• Exercise objective
Transcribe each line of the material as it is, and drop any picture.

• Data extracts
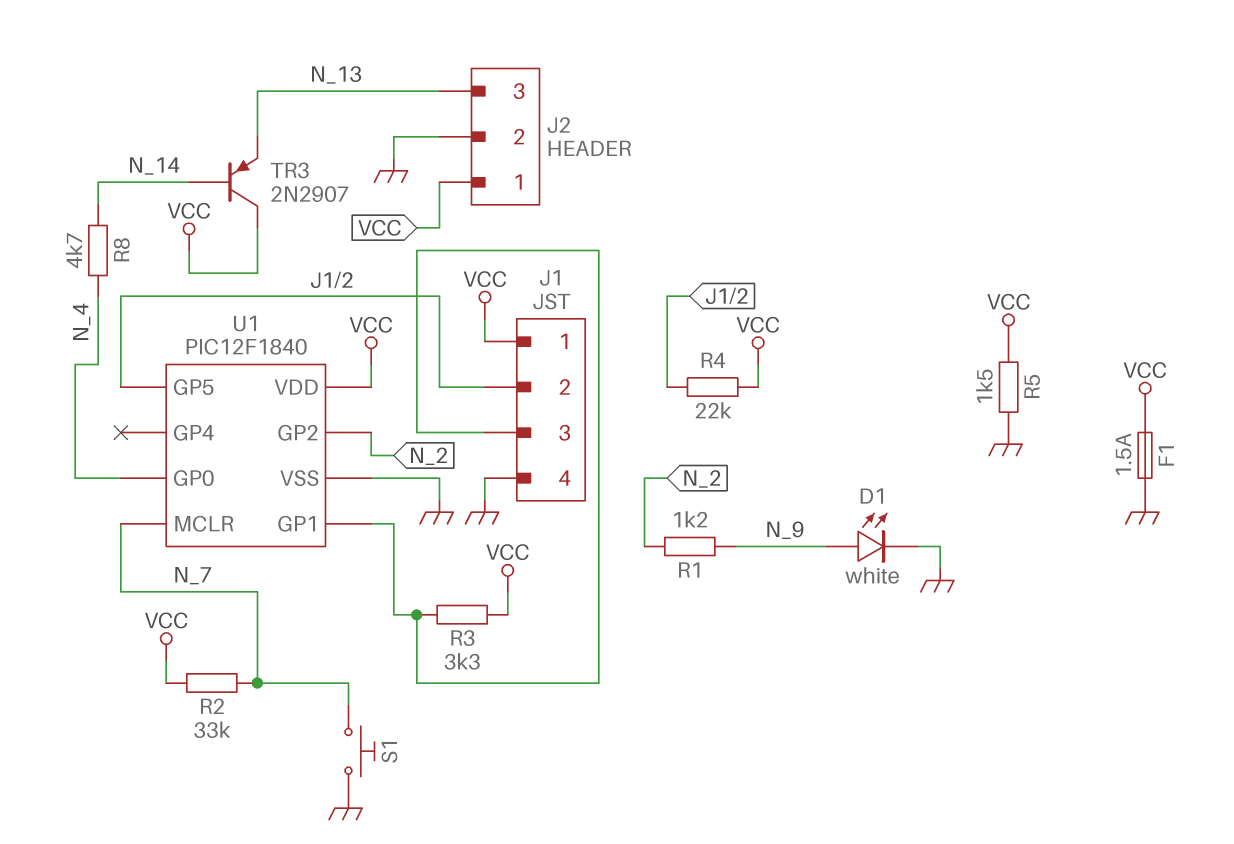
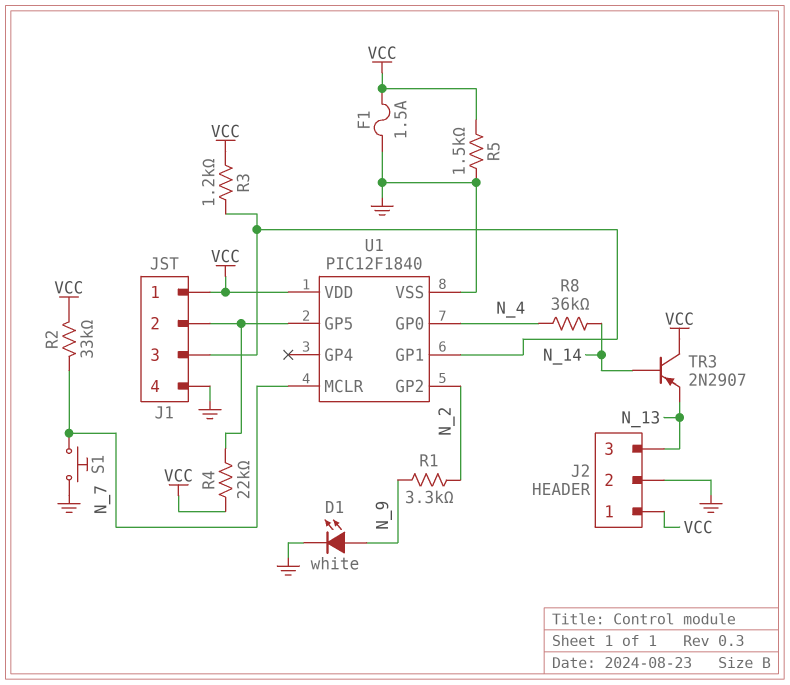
R1: 1.2k (N_2, N_9) -> 3.3k (N_2, N_9)
R3: 3.3k (J1/3, VCC) -> 1.2k (J1/3, VCC)
R8: 4.7k (N_4, N_14) -> 36k (N_4, N_14)

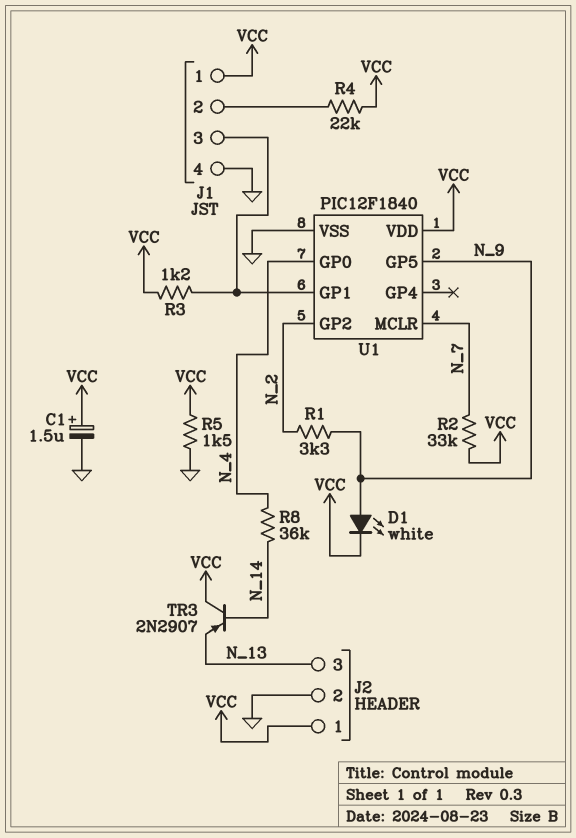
C1: none -> 1.5uF (plus VCC, minus GND)
D1: LED white (A N_9, K GND) -> LED white (A N_9, K VCC)
F1: 1.5A (GND, VCC) -> none
S1: button (GND, N_7) -> none
U1 pin GP5: J1/2 -> N_9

• Result
R1: 1.2k (N_2, N_9) -> 3.3k (N_2, N_9)
R3: 3.3k (J1/3, VCC) -> 1.2k (J1/3, VCC)
R8: 4.7k (N_4, N_14) -> 36k (N_4, N_14)

C1: none -> 1.5uF (plus VCC, minus GND)
D1: LED white (A N_9, K GND) -> LED white (A N_9, K VCC)
F1: 1.5A (GND, VCC) -> none
S1: button (GND, N_7) -> none
U1 pin GP5: J1/2 -> N_9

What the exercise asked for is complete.